The expected answer is a single number, namely how many lines in the data below hold the word "turquoise".

Items from a dataset
------------------------------------------------------------
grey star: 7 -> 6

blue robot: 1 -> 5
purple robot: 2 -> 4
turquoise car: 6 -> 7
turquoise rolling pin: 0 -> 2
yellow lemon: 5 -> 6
------------------------------------------------------------
**ANSWER BOX**
2